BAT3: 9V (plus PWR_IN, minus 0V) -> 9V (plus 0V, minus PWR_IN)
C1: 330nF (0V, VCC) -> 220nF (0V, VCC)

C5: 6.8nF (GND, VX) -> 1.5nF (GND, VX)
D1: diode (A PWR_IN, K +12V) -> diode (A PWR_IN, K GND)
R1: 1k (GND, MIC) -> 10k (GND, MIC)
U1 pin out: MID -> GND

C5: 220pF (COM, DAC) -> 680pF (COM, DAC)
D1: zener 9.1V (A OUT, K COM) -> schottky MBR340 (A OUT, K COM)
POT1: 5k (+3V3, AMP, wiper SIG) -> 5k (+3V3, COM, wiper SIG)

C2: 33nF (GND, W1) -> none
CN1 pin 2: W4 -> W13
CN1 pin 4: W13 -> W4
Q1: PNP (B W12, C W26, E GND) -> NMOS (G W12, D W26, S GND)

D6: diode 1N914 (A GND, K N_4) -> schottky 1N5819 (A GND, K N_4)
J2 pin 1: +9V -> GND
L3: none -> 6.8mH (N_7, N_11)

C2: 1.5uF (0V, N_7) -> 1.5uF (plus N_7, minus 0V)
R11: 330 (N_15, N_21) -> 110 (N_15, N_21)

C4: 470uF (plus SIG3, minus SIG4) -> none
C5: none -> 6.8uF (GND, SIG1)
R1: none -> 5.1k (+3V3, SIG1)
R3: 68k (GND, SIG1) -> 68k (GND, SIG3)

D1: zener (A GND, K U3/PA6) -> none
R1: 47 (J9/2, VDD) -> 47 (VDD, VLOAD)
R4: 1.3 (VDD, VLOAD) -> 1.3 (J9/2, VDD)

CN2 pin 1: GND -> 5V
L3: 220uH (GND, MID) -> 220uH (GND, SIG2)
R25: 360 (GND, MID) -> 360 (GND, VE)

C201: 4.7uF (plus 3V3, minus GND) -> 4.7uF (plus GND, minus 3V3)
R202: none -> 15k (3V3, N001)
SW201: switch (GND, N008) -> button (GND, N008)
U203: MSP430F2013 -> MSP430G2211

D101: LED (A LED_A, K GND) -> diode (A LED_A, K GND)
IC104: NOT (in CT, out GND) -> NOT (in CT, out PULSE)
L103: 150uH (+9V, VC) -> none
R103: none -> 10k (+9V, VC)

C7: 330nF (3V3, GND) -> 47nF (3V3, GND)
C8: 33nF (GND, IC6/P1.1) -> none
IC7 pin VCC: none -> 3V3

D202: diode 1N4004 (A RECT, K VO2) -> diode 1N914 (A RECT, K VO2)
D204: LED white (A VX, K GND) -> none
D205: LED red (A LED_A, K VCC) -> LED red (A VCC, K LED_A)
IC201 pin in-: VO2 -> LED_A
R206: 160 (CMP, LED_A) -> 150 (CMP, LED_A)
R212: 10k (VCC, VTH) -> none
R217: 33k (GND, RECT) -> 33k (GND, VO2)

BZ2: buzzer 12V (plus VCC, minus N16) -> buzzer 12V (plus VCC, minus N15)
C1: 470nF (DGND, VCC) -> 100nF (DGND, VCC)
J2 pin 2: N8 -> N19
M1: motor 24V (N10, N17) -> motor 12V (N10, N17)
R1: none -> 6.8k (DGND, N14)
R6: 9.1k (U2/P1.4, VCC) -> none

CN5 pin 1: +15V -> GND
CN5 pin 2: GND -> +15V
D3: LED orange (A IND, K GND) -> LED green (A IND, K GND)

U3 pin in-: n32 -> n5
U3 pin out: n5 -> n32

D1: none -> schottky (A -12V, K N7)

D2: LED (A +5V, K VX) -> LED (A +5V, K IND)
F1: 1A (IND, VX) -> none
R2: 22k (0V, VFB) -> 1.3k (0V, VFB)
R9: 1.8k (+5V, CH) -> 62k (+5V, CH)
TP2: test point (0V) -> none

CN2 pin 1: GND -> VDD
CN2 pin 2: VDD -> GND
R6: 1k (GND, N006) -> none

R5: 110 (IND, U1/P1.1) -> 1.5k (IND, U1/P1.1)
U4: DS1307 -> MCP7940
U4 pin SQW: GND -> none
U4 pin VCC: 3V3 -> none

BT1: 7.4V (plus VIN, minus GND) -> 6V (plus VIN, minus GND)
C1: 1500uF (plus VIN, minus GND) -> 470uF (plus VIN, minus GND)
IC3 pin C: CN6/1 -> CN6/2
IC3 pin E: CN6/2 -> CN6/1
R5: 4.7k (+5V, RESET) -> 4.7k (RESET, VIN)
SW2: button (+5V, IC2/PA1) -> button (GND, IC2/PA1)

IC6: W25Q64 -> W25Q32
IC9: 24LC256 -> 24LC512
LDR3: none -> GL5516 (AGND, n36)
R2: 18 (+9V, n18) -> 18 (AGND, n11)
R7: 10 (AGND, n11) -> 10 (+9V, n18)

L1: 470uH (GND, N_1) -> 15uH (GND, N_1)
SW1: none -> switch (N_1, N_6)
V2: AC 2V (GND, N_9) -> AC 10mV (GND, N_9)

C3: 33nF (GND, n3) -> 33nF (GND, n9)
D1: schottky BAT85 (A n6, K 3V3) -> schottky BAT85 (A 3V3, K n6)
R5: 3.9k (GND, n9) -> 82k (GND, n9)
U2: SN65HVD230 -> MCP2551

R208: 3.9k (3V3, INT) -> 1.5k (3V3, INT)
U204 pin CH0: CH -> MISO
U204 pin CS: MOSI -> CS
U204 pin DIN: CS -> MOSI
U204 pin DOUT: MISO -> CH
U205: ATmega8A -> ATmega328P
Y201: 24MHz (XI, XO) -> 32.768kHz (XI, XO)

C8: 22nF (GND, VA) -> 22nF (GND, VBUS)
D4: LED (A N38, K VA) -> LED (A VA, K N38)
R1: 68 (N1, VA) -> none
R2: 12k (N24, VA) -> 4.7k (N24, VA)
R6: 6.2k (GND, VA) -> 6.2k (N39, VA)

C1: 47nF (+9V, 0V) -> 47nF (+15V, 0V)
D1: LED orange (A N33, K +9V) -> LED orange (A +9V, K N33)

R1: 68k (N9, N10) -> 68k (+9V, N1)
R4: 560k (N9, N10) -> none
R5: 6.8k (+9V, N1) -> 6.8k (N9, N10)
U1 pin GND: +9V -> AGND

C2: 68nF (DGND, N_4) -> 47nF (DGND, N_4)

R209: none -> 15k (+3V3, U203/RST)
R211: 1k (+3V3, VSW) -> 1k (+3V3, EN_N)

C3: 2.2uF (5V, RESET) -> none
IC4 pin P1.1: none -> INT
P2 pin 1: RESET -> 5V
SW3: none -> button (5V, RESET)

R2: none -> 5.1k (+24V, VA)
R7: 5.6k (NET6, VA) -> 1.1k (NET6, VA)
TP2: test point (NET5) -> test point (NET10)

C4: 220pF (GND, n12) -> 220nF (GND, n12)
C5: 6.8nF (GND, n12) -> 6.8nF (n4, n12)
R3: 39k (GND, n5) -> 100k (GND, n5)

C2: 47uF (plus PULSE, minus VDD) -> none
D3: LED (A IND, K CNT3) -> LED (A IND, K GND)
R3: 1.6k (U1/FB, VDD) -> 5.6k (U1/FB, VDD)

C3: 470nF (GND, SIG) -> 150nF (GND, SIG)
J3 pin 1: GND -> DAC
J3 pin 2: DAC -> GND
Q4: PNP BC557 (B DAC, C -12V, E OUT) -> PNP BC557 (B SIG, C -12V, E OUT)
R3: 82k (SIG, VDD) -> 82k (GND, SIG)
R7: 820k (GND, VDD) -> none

━━━━━━━━━━━━━━━━━━━━━━━━━━━━━━

» Description of the task
From the records above, transcribe exactly the run of lines that opens with the line holding "R202: none -> 15k (3V3, N001)" and closes with the line holding "C7: 330nF (3V3, GND) -> 47nF (3V3, GND)", both included.

» Exercise output
R202: none -> 15k (3V3, N001)
SW201: switch (GND, N008) -> button (GND, N008)
U203: MSP430F2013 -> MSP430G2211

D101: LED (A LED_A, K GND) -> diode (A LED_A, K GND)
IC104: NOT (in CT, out GND) -> NOT (in CT, out PULSE)
L103: 150uH (+9V, VC) -> none
R103: none -> 10k (+9V, VC)

C7: 330nF (3V3, GND) -> 47nF (3V3, GND)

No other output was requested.